Work instructions —
Select and copy each line of the records that contains the string "size". Case counts.

Extracted data entries
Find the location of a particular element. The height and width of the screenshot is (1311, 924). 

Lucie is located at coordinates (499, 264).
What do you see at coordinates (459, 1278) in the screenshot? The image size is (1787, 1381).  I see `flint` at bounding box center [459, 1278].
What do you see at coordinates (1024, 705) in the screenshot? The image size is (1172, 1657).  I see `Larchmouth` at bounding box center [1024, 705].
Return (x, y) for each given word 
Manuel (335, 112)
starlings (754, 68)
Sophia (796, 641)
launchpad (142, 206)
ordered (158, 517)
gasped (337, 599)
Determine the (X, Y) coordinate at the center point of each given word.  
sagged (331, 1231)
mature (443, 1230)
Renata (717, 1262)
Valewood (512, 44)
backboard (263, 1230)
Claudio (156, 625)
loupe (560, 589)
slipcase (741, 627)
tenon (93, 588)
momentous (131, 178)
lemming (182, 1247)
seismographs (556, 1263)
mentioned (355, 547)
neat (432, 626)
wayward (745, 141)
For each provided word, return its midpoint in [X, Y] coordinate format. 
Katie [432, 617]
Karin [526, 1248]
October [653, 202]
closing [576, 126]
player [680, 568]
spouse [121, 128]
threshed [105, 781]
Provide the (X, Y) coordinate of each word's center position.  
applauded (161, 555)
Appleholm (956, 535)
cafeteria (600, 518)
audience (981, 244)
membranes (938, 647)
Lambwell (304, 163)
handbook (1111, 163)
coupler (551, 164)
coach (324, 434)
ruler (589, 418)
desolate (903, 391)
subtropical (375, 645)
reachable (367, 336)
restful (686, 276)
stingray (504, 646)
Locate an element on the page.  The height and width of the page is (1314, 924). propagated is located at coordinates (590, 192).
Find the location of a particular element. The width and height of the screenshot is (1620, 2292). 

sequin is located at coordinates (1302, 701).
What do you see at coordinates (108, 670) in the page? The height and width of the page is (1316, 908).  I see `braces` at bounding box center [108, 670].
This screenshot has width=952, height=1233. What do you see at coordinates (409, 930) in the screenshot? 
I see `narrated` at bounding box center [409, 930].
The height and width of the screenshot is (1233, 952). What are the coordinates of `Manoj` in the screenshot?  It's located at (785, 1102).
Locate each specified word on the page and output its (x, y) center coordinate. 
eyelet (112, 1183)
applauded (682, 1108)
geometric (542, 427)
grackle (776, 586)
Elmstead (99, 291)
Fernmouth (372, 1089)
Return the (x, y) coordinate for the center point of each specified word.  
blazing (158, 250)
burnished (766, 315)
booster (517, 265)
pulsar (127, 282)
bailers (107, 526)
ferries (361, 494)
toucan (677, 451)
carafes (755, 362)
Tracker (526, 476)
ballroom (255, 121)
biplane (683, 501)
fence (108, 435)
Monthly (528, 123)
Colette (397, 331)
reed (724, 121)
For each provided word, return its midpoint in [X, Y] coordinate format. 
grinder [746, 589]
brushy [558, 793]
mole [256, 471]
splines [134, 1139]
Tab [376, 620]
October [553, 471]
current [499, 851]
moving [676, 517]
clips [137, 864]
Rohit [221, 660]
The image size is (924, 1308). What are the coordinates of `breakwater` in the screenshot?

Solution to this exercise —
What do you see at coordinates (459, 1278) in the screenshot? The image size is (1787, 1381).  I see `flint` at bounding box center [459, 1278].
What do you see at coordinates (1024, 705) in the screenshot? The image size is (1172, 1657).  I see `Larchmouth` at bounding box center [1024, 705].
The image size is (924, 1308). What are the coordinates of `breakwater` in the screenshot?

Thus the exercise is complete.